» Exercise goal
Give back the whole listing exactly as shown.

» Data records

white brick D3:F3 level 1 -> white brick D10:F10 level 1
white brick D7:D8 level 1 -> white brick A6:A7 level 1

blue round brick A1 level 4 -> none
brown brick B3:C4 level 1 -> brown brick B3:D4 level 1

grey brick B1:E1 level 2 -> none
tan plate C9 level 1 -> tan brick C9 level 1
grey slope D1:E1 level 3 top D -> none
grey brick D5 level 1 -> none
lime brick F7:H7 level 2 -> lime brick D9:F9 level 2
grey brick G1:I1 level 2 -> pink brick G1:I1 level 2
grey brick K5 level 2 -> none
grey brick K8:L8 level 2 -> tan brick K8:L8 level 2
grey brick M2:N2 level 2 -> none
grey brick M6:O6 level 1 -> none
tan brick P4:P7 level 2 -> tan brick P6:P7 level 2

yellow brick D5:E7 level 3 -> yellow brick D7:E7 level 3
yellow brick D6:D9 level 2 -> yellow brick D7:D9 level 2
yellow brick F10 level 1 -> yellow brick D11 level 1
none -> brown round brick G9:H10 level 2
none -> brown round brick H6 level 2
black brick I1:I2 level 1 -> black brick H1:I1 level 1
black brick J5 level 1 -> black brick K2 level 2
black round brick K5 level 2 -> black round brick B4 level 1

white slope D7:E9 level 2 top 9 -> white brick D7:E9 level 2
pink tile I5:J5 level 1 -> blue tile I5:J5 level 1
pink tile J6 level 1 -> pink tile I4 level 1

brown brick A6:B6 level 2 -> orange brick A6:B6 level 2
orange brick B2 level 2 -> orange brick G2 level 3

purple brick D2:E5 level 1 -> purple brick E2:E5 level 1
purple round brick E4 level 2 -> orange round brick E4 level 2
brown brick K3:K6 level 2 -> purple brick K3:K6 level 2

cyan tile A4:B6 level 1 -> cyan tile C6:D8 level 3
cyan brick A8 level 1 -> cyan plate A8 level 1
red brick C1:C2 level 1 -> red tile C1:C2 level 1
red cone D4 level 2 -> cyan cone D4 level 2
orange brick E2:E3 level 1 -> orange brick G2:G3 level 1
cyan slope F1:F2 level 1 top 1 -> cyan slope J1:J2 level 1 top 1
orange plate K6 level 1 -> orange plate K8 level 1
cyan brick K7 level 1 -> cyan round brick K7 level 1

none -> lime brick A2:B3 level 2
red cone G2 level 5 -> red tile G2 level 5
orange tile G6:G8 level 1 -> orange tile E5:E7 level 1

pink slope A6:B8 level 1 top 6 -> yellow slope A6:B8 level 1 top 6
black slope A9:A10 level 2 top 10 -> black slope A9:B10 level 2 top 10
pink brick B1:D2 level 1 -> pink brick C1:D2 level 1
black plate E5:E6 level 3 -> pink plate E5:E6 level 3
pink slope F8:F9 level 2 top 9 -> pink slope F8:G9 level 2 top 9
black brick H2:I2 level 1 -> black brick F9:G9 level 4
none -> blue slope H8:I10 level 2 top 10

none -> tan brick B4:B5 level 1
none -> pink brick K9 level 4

» Exercise result
white brick D3:F3 level 1 -> white brick D10:F10 level 1
white brick D7:D8 level 1 -> white brick A6:A7 level 1

blue round brick A1 level 4 -> none
brown brick B3:C4 level 1 -> brown brick B3:D4 level 1

grey brick B1:E1 level 2 -> none
tan plate C9 level 1 -> tan brick C9 level 1
grey slope D1:E1 level 3 top D -> none
grey brick D5 level 1 -> none
lime brick F7:H7 level 2 -> lime brick D9:F9 level 2
grey brick G1:I1 level 2 -> pink brick G1:I1 level 2
grey brick K5 level 2 -> none
grey brick K8:L8 level 2 -> tan brick K8:L8 level 2
grey brick M2:N2 level 2 -> none
grey brick M6:O6 level 1 -> none
tan brick P4:P7 level 2 -> tan brick P6:P7 level 2

yellow brick D5:E7 level 3 -> yellow brick D7:E7 level 3
yellow brick D6:D9 level 2 -> yellow brick D7:D9 level 2
yellow brick F10 level 1 -> yellow brick D11 level 1
none -> brown round brick G9:H10 level 2
none -> brown round brick H6 level 2
black brick I1:I2 level 1 -> black brick H1:I1 level 1
black brick J5 level 1 -> black brick K2 level 2
black round brick K5 level 2 -> black round brick B4 level 1

white slope D7:E9 level 2 top 9 -> white brick D7:E9 level 2
pink tile I5:J5 level 1 -> blue tile I5:J5 level 1
pink tile J6 level 1 -> pink tile I4 level 1

brown brick A6:B6 level 2 -> orange brick A6:B6 level 2
orange brick B2 level 2 -> orange brick G2 level 3

purple brick D2:E5 level 1 -> purple brick E2:E5 level 1
purple round brick E4 level 2 -> orange round brick E4 level 2
brown brick K3:K6 level 2 -> purple brick K3:K6 level 2

cyan tile A4:B6 level 1 -> cyan tile C6:D8 level 3
cyan brick A8 level 1 -> cyan plate A8 level 1
red brick C1:C2 level 1 -> red tile C1:C2 level 1
red cone D4 level 2 -> cyan cone D4 level 2
orange brick E2:E3 level 1 -> orange brick G2:G3 level 1
cyan slope F1:F2 level 1 top 1 -> cyan slope J1:J2 level 1 top 1
orange plate K6 level 1 -> orange plate K8 level 1
cyan brick K7 level 1 -> cyan round brick K7 level 1

none -> lime brick A2:B3 level 2
red cone G2 level 5 -> red tile G2 level 5
orange tile G6:G8 level 1 -> orange tile E5:E7 level 1

pink slope A6:B8 level 1 top 6 -> yellow slope A6:B8 level 1 top 6
black slope A9:A10 level 2 top 10 -> black slope A9:B10 level 2 top 10
pink brick B1:D2 level 1 -> pink brick C1:D2 level 1
black plate E5:E6 level 3 -> pink plate E5:E6 level 3
pink slope F8:F9 level 2 top 9 -> pink slope F8:G9 level 2 top 9
black brick H2:I2 level 1 -> black brick F9:G9 level 4
none -> blue slope H8:I10 level 2 top 10

none -> tan brick B4:B5 level 1
none -> pink brick K9 level 4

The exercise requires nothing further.